Leave out the pictures and return every entry exactly as it appears.

Edit tracking data:
____

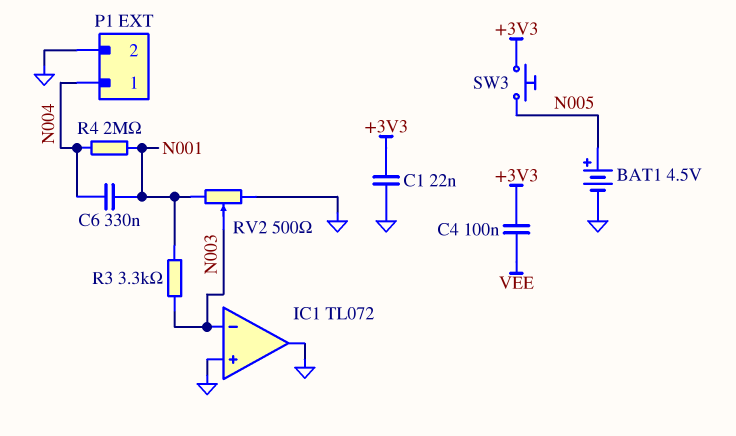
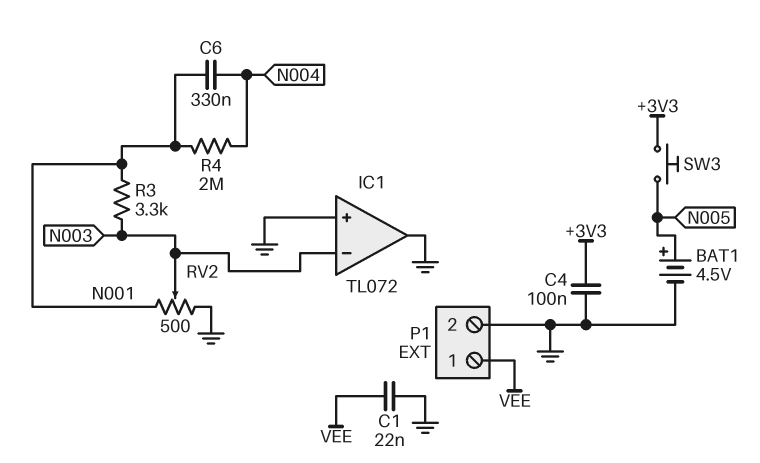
C1: 22nF (+3V3, GND) -> 22nF (GND, VEE)
C4: 100nF (+3V3, VEE) -> 100nF (+3V3, GND)
P1 pin 1: N004 -> VEE

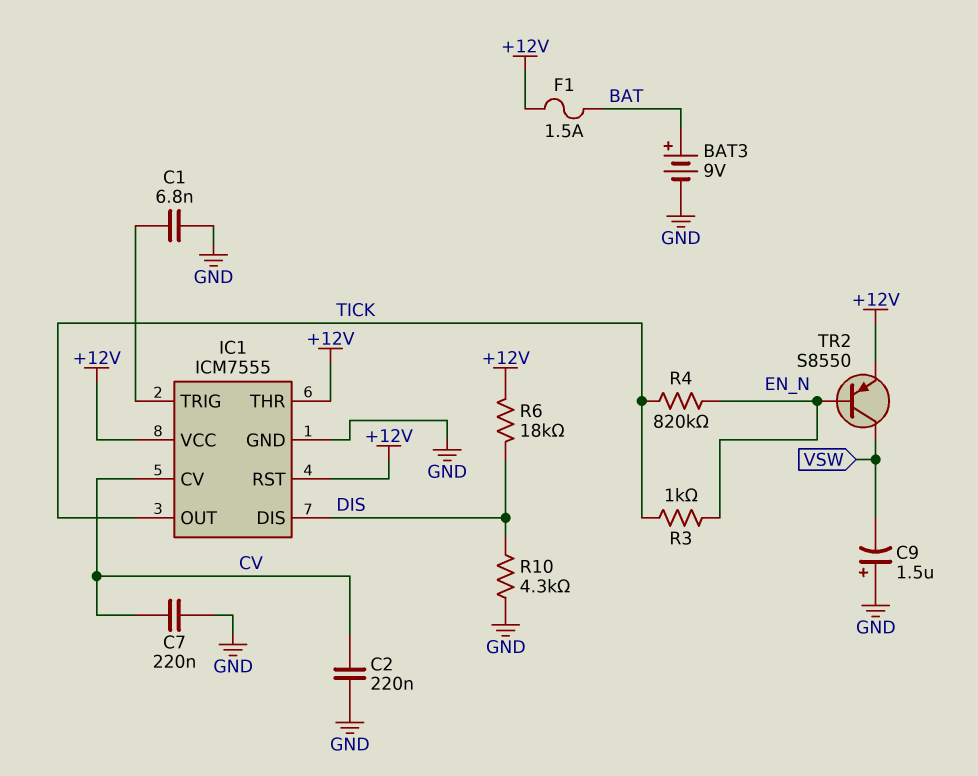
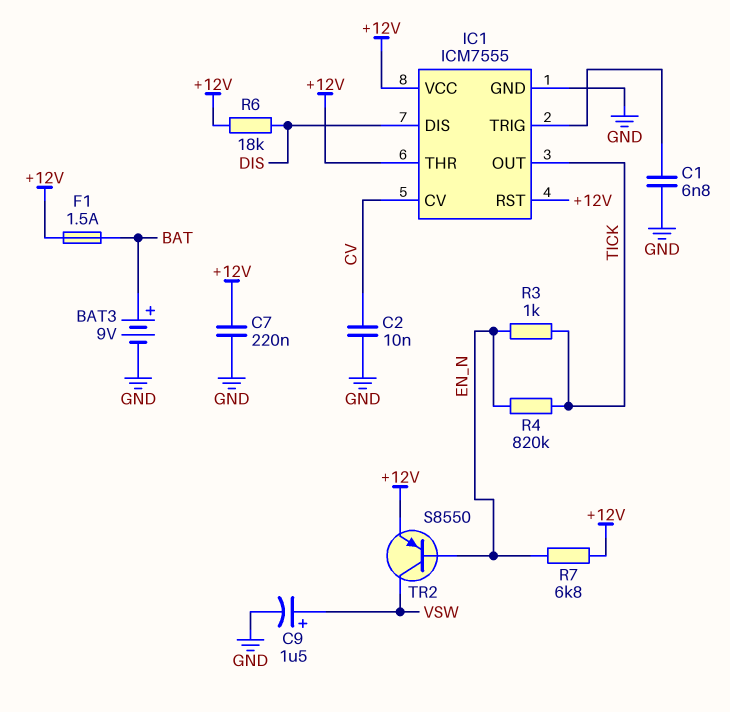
C2: 220nF (CV, GND) -> 10nF (CV, GND)
C7: 220nF (CV, GND) -> 220nF (+12V, GND)
C9: 1.5uF (plus GND, minus VSW) -> 1.5uF (plus VSW, minus GND)
R7: none -> 6.8k (+12V, EN_N)
R10: 4.3k (DIS, GND) -> none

____

◆ Task output ◆
C1: 22nF (+3V3, GND) -> 22nF (GND, VEE)
C4: 100nF (+3V3, VEE) -> 100nF (+3V3, GND)
P1 pin 1: N004 -> VEE

C2: 220nF (CV, GND) -> 10nF (CV, GND)
C7: 220nF (CV, GND) -> 220nF (+12V, GND)
C9: 1.5uF (plus GND, minus VSW) -> 1.5uF (plus VSW, minus GND)
R7: none -> 6.8k (+12V, EN_N)
R10: 4.3k (DIS, GND) -> none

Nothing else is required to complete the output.